[Scene image comparisons]
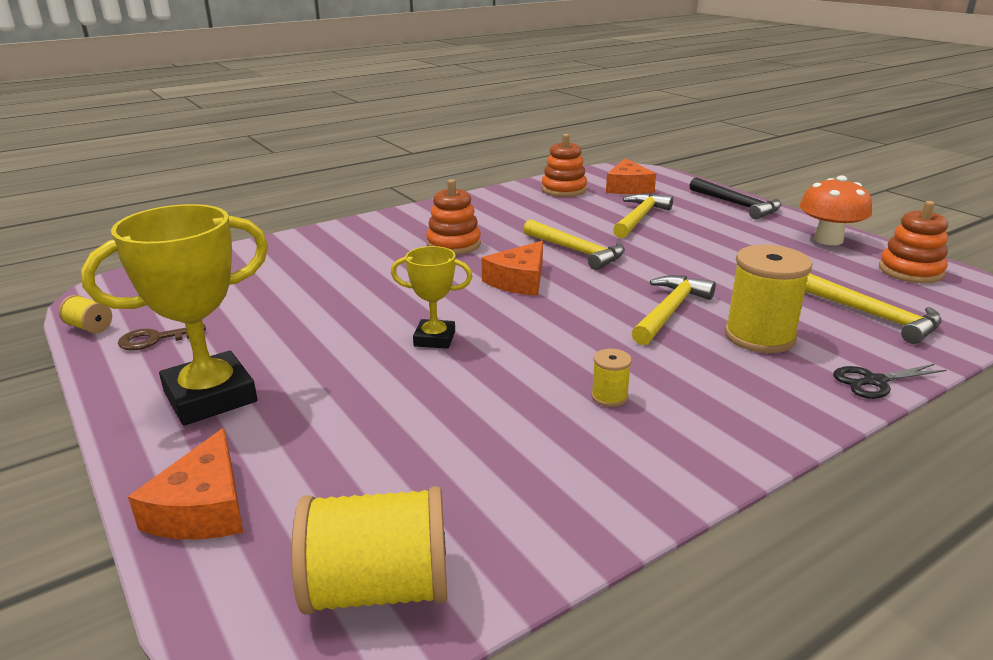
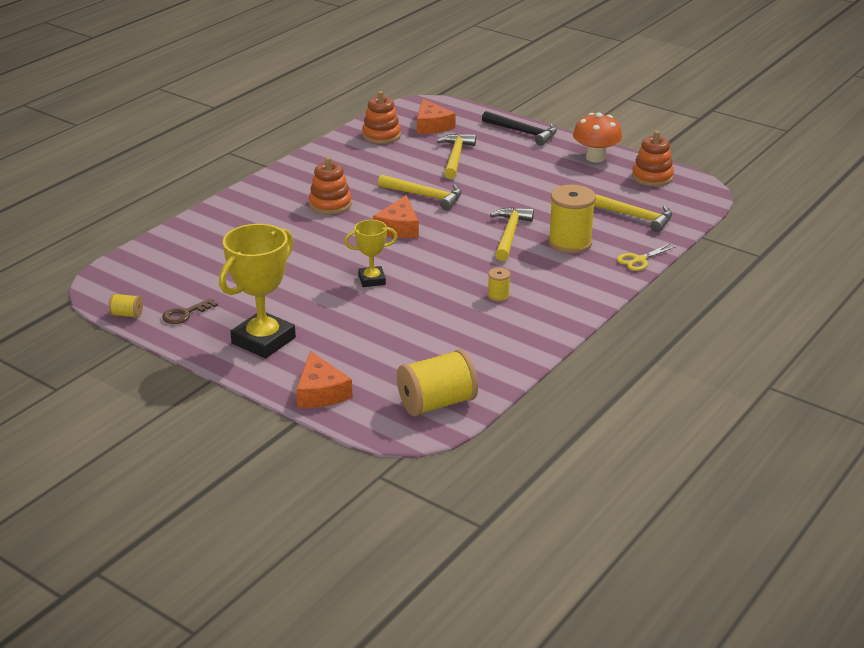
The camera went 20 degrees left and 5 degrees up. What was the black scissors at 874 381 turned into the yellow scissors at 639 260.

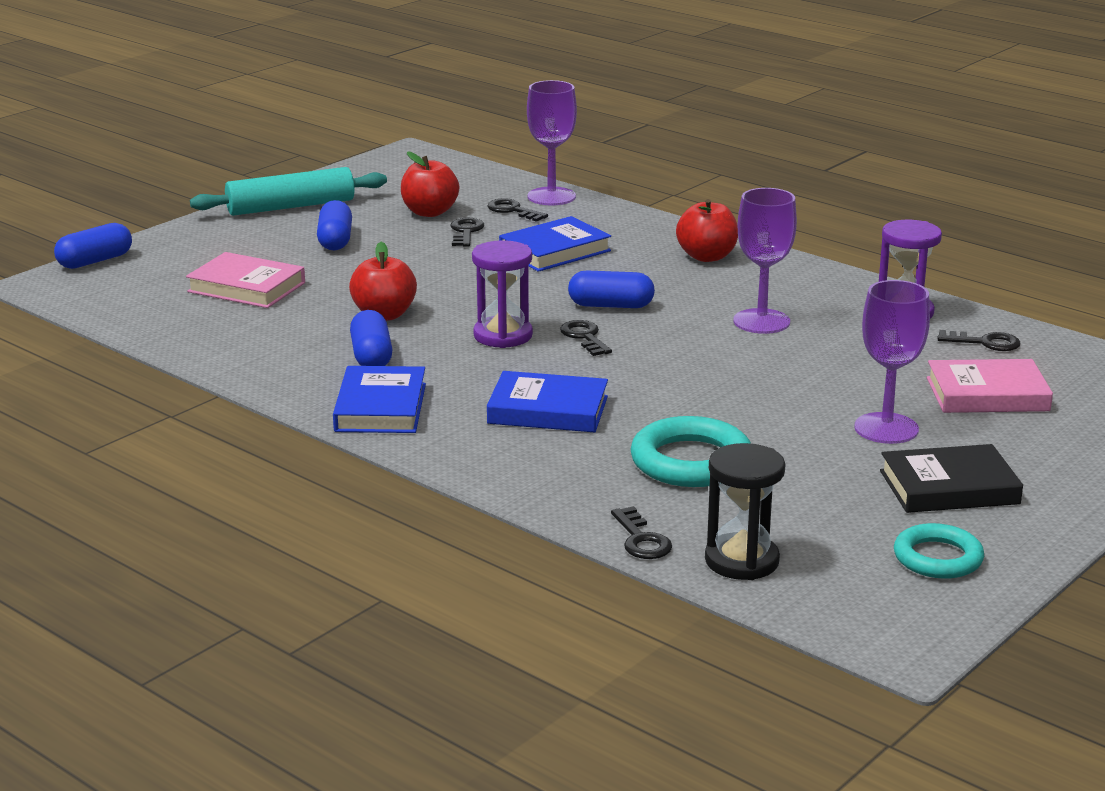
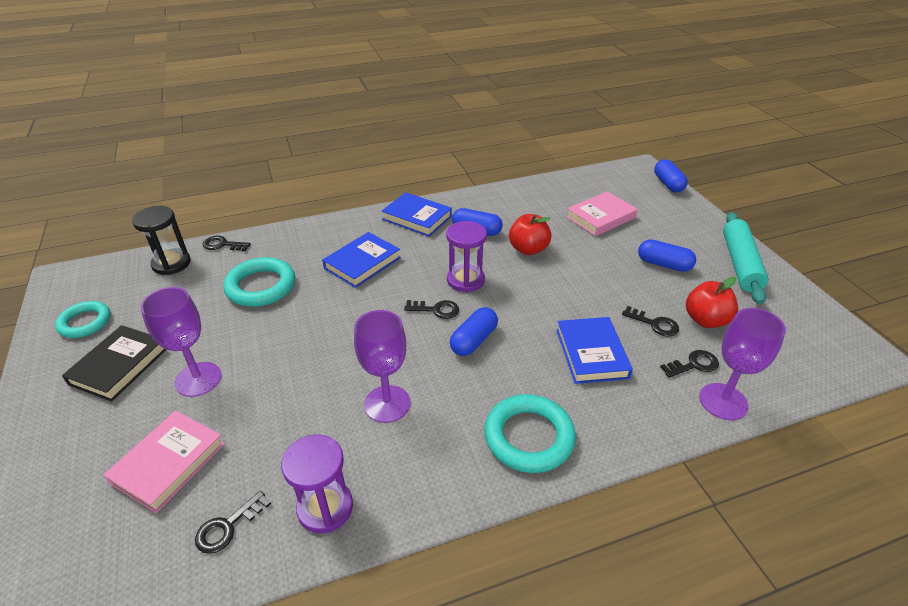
The camera went 120 degrees right and 15 degrees up. Where the red apple stood at 707 257, the turquoise ring came to stand at 529 437.

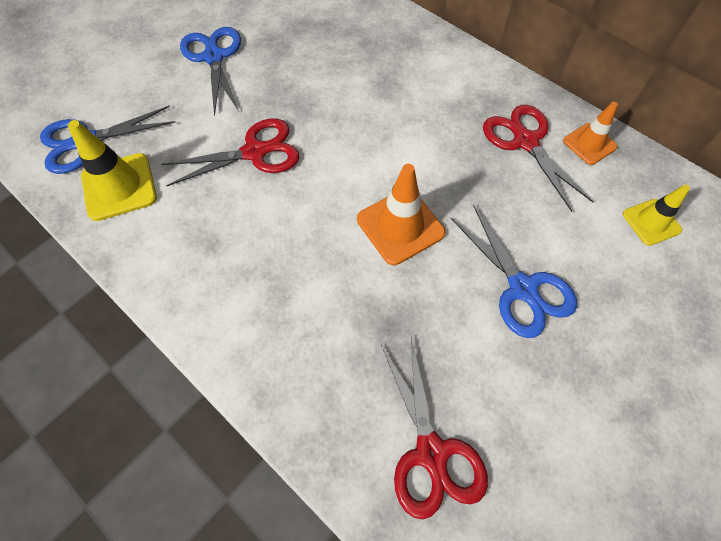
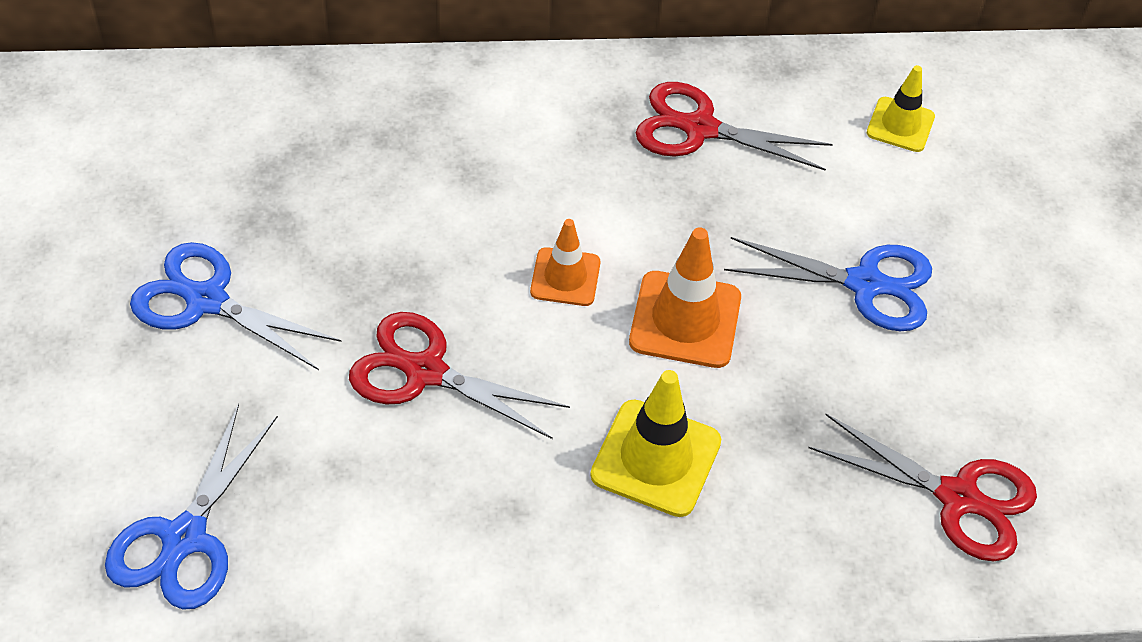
The camera went 50 degrees left and 10 degrees down. The orange traffic cone ended up elsewhere, having gone from 589 144 to 565 277. The red scissors at 255 152 ended up facing another way, 90 degrees counterclockwise from before. The yellow traffic cone ended up elsewhere, having gone from 119 187 to 656 458.

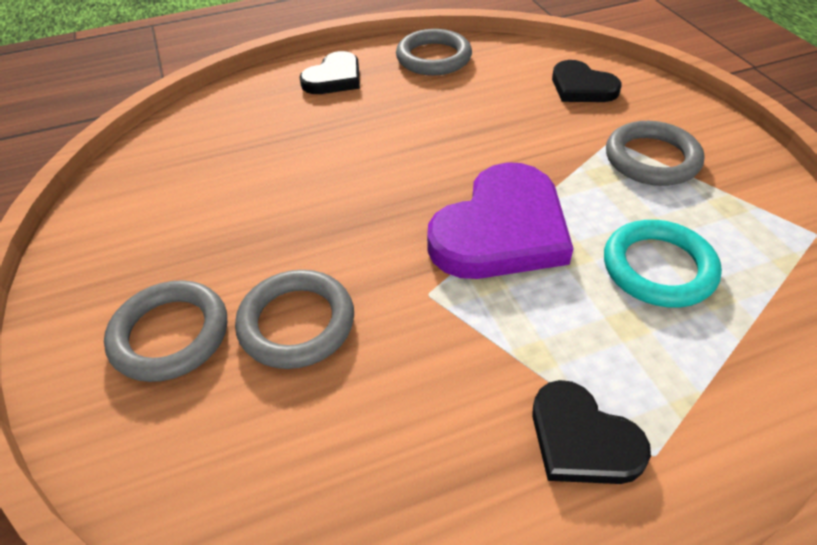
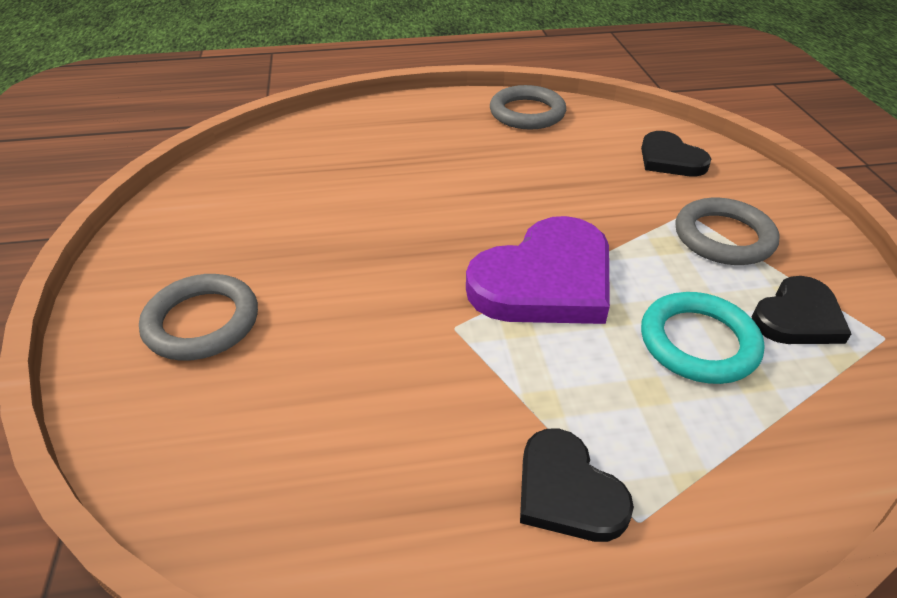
The camera went 10 degrees right and 5 degrees down. The black heart ended up elsewhere, having gone from 334 78 to 798 317. The second view lost the grey ring at 296 323.

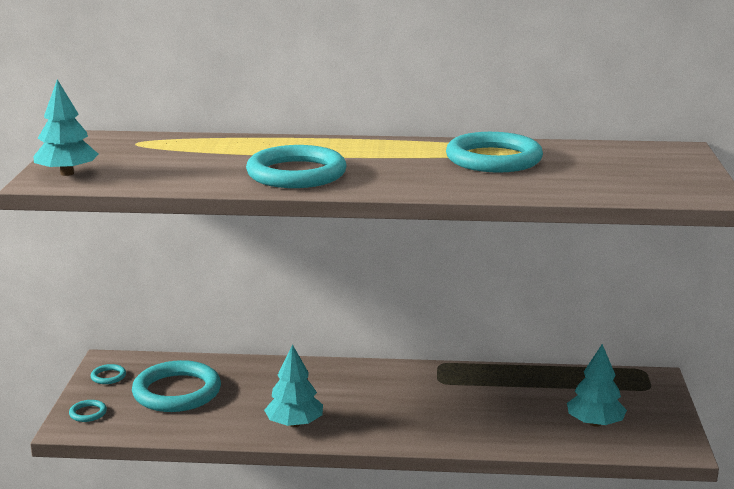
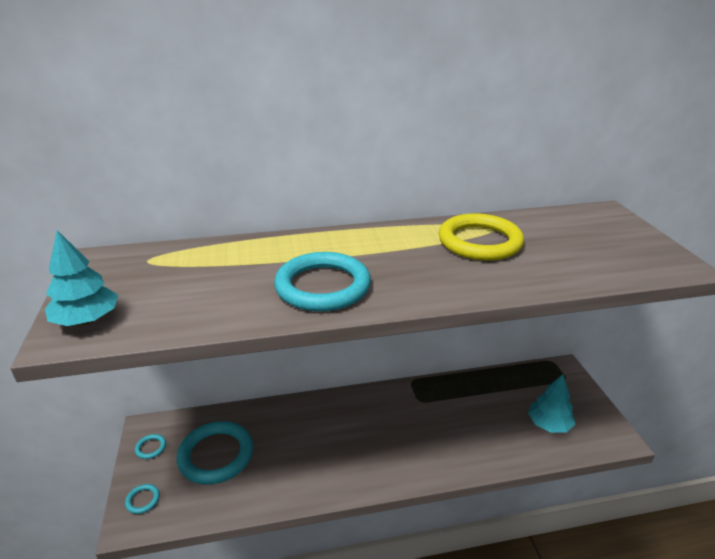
The camera went 15 degrees left and 10 degrees up. What was the turquoise ring at 493 159 turned into the yellow ring at 479 242. The second view lost the turquoise tree at 294 424.

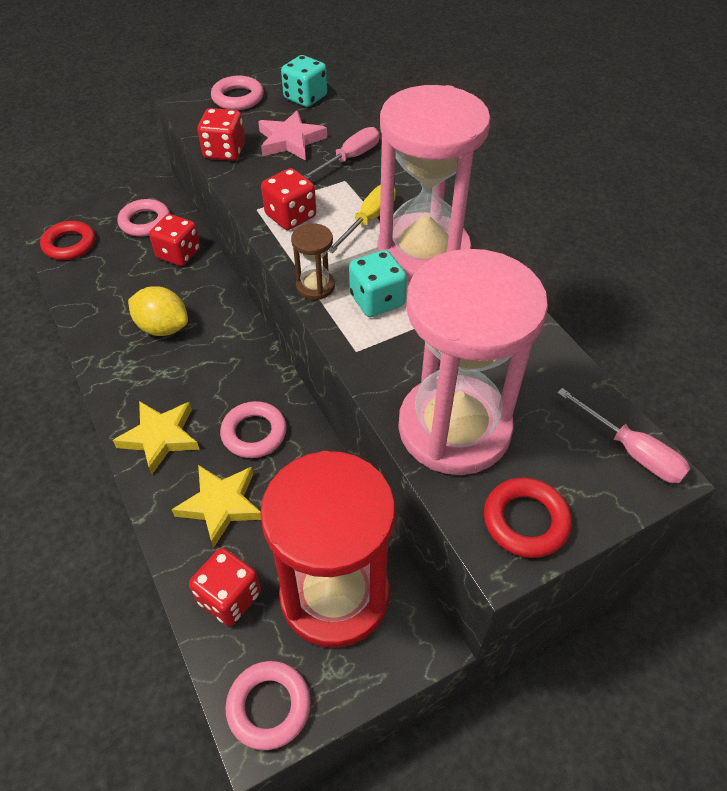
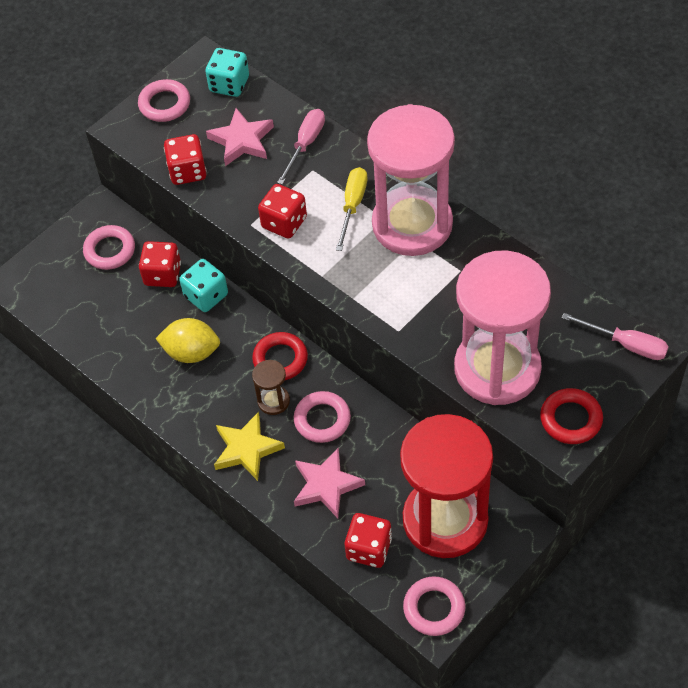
The camera went 15 degrees left and 5 degrees up. The red ring ended up elsewhere, having gone from 69 244 to 280 359. The brown hourglass ended up elsewhere, having gone from 315 286 to 273 401. The turquoise dice ended up elsewhere, having gone from 377 300 to 206 295. What was the yellow star at 221 505 turned into the pink star at 326 485.

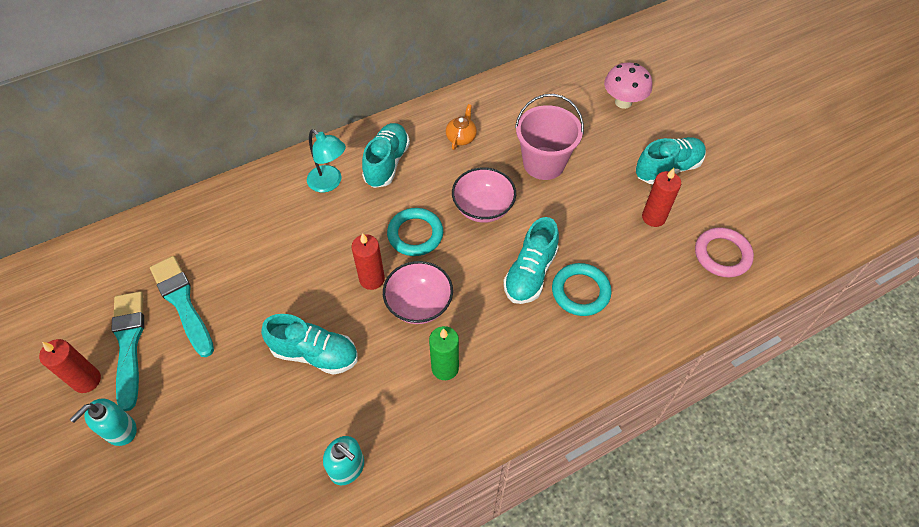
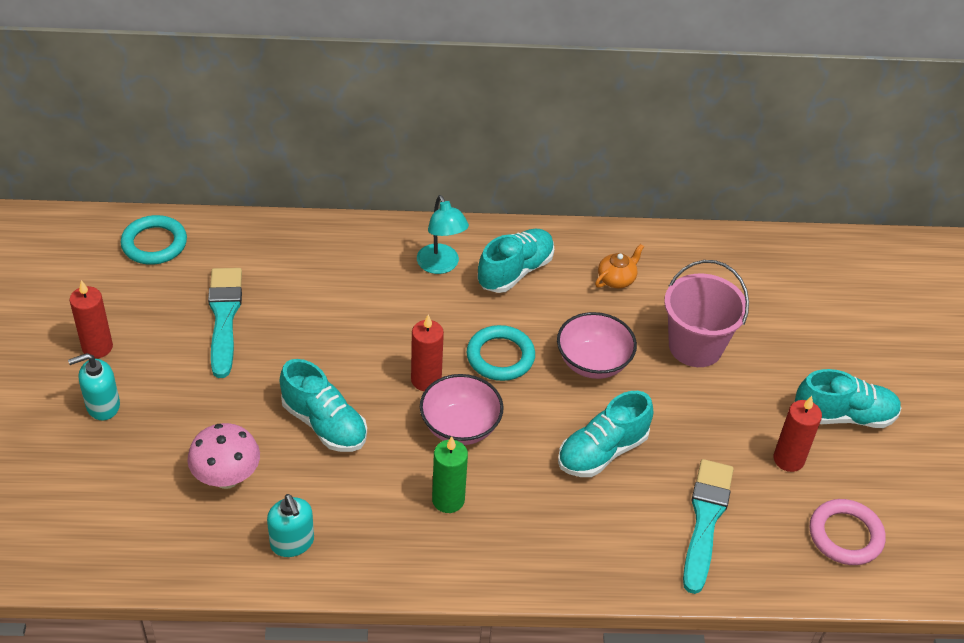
The camera went 25 degrees right and 10 degrees down. The pink mushroom ended up elsewhere, having gone from 623 102 to 227 478. The turquoise ring ended up elsewhere, having gone from 580 291 to 154 244. The turquoise brush ended up elsewhere, having gone from 129 344 to 705 520.

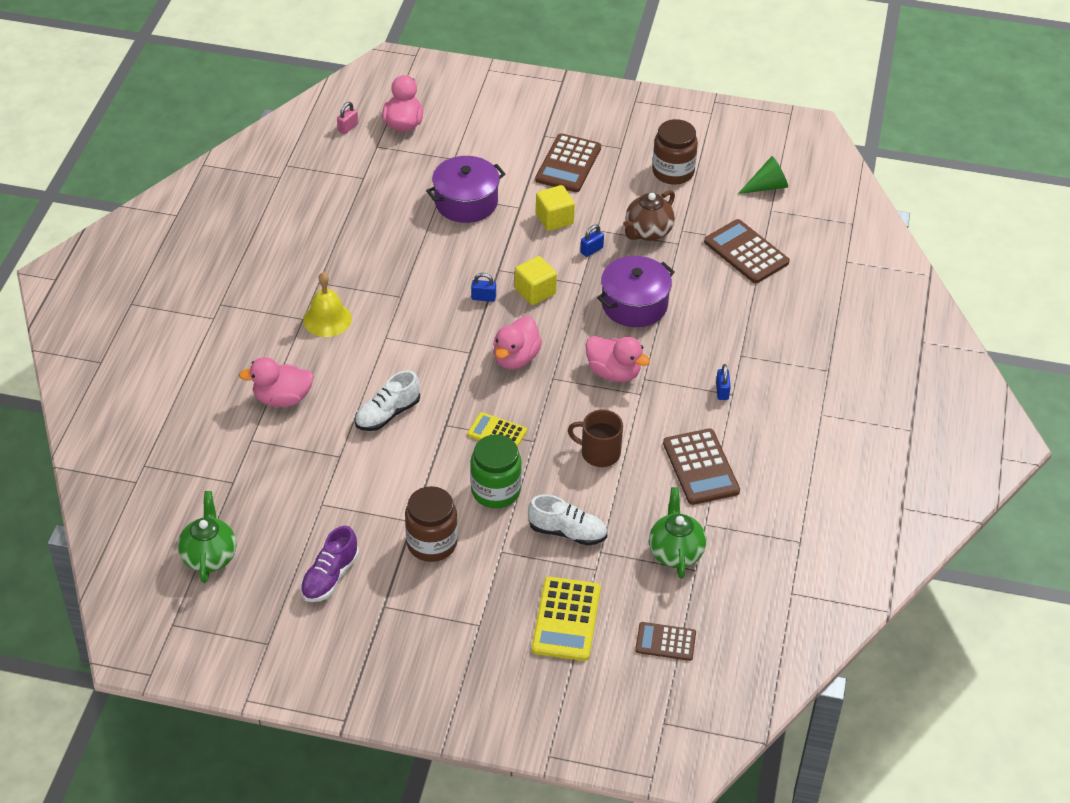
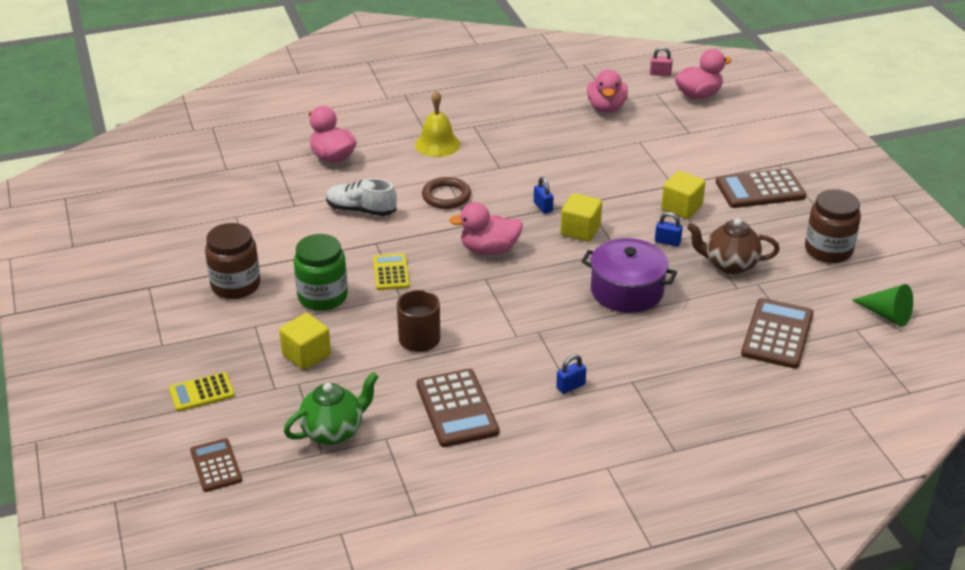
The camera went 60 degrees right and 10 degrees down. The second view lost the purple pot at 466 202. The pink duck ended up elsewhere, having gone from 613 372 to 606 107. The brown calculator at 701 467 ended up facing another way, 60 degrees counterclockwise from before. The second view lost the green teapot at 209 556. Where the white shoe stood at 567 532, the yellow cube came to stand at 306 355. The second view lost the purple shoe at 330 577. The size of the yellow calculator at 566 619 changed by a factor of 0.62. The second view gained the brown ring at 446 196.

WHAT THE EXERCISE ASKS:
Among the lines of the data, some may contain the string "yellow"; report how many, and nothing more.

SOLUTION TO THIS PROBLEM:
5